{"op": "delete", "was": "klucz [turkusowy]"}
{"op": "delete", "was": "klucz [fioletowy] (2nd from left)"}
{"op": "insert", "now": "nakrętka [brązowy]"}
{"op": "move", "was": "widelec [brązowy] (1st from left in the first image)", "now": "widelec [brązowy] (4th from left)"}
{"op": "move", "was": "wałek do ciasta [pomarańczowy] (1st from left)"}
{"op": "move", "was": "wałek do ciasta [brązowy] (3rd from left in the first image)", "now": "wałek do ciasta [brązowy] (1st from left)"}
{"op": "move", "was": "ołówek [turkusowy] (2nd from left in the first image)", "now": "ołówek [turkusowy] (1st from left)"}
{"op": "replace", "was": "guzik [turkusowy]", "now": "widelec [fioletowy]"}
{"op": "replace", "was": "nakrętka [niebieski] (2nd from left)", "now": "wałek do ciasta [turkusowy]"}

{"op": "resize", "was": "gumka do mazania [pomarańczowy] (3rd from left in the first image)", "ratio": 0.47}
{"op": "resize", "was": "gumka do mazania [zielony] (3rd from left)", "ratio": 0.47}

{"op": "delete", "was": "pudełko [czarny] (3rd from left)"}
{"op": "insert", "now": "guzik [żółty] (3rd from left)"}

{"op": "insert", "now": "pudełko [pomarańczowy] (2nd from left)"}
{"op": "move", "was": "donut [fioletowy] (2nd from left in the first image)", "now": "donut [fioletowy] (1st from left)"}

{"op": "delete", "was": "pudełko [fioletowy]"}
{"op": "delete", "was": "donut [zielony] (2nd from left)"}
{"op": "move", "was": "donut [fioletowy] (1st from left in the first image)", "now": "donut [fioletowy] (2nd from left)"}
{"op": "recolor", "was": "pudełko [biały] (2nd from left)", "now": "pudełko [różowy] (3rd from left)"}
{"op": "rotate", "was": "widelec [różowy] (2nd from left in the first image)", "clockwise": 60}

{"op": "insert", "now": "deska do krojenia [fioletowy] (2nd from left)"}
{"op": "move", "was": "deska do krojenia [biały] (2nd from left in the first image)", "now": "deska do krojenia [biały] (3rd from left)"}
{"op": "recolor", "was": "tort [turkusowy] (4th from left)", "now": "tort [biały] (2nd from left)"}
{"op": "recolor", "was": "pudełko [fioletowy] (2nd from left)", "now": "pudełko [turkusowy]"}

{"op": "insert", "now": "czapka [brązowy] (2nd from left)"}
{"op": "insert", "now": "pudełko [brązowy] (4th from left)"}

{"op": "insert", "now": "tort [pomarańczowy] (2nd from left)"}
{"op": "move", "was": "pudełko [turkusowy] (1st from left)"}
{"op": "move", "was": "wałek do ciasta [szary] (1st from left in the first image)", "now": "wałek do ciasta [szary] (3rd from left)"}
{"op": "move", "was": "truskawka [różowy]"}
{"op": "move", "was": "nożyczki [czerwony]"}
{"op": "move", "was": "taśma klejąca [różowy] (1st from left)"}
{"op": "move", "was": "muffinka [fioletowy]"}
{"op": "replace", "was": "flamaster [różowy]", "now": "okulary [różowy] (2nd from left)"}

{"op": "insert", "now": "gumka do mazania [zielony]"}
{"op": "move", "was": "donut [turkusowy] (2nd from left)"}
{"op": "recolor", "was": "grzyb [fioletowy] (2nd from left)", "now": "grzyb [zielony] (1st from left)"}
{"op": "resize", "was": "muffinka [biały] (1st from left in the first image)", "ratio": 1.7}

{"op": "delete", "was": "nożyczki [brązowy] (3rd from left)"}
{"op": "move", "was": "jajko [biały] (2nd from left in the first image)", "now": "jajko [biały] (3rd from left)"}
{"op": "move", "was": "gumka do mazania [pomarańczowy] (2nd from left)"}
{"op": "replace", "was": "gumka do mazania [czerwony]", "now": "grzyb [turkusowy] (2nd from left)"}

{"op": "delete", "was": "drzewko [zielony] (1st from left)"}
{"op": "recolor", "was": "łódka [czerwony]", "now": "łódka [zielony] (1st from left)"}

# # # # # # #

*Exercise goal:* From the first line to the last, return the data above exactly.

*Solution to this task:*
{"op": "delete", "was": "klucz [turkusowy]"}
{"op": "delete", "was": "klucz [fioletowy] (2nd from left)"}
{"op": "insert", "now": "nakrętka [brązowy]"}
{"op": "move", "was": "widelec [brązowy] (1st from left in the first image)", "now": "widelec [brązowy] (4th from left)"}
{"op": "move", "was": "wałek do ciasta [pomarańczowy] (1st from left)"}
{"op": "move", "was": "wałek do ciasta [brązowy] (3rd from left in the first image)", "now": "wałek do ciasta [brązowy] (1st from left)"}
{"op": "move", "was": "ołówek [turkusowy] (2nd from left in the first image)", "now": "ołówek [turkusowy] (1st from left)"}
{"op": "replace", "was": "guzik [turkusowy]", "now": "widelec [fioletowy]"}
{"op": "replace", "was": "nakrętka [niebieski] (2nd from left)", "now": "wałek do ciasta [turkusowy]"}

{"op": "resize", "was": "gumka do mazania [pomarańczowy] (3rd from left in the first image)", "ratio": 0.47}
{"op": "resize", "was": "gumka do mazania [zielony] (3rd from left)", "ratio": 0.47}

{"op": "delete", "was": "pudełko [czarny] (3rd from left)"}
{"op": "insert", "now": "guzik [żółty] (3rd from left)"}

{"op": "insert", "now": "pudełko [pomarańczowy] (2nd from left)"}
{"op": "move", "was": "donut [fioletowy] (2nd from left in the first image)", "now": "donut [fioletowy] (1st from left)"}

{"op": "delete", "was": "pudełko [fioletowy]"}
{"op": "delete", "was": "donut [zielony] (2nd from left)"}
{"op": "move", "was": "donut [fioletowy] (1st from left in the first image)", "now": "donut [fioletowy] (2nd from left)"}
{"op": "recolor", "was": "pudełko [biały] (2nd from left)", "now": "pudełko [różowy] (3rd from left)"}
{"op": "rotate", "was": "widelec [różowy] (2nd from left in the first image)", "clockwise": 60}

{"op": "insert", "now": "deska do krojenia [fioletowy] (2nd from left)"}
{"op": "move", "was": "deska do krojenia [biały] (2nd from left in the first image)", "now": "deska do krojenia [biały] (3rd from left)"}
{"op": "recolor", "was": "tort [turkusowy] (4th from left)", "now": "tort [biały] (2nd from left)"}
{"op": "recolor", "was": "pudełko [fioletowy] (2nd from left)", "now": "pudełko [turkusowy]"}

{"op": "insert", "now": "czapka [brązowy] (2nd from left)"}
{"op": "insert", "now": "pudełko [brązowy] (4th from left)"}

{"op": "insert", "now": "tort [pomarańczowy] (2nd from left)"}
{"op": "move", "was": "pudełko [turkusowy] (1st from left)"}
{"op": "move", "was": "wałek do ciasta [szary] (1st from left in the first image)", "now": "wałek do ciasta [szary] (3rd from left)"}
{"op": "move", "was": "truskawka [różowy]"}
{"op": "move", "was": "nożyczki [czerwony]"}
{"op": "move", "was": "taśma klejąca [różowy] (1st from left)"}
{"op": "move", "was": "muffinka [fioletowy]"}
{"op": "replace", "was": "flamaster [różowy]", "now": "okulary [różowy] (2nd from left)"}

{"op": "insert", "now": "gumka do mazania [zielony]"}
{"op": "move", "was": "donut [turkusowy] (2nd from left)"}
{"op": "recolor", "was": "grzyb [fioletowy] (2nd from left)", "now": "grzyb [zielony] (1st from left)"}
{"op": "resize", "was": "muffinka [biały] (1st from left in the first image)", "ratio": 1.7}

{"op": "delete", "was": "nożyczki [brązowy] (3rd from left)"}
{"op": "move", "was": "jajko [biały] (2nd from left in the first image)", "now": "jajko [biały] (3rd from left)"}
{"op": "move", "was": "gumka do mazania [pomarańczowy] (2nd from left)"}
{"op": "replace", "was": "gumka do mazania [czerwony]", "now": "grzyb [turkusowy] (2nd from left)"}

{"op": "delete", "was": "drzewko [zielony] (1st from left)"}
{"op": "recolor", "was": "łódka [czerwony]", "now": "łódka [zielony] (1st from left)"}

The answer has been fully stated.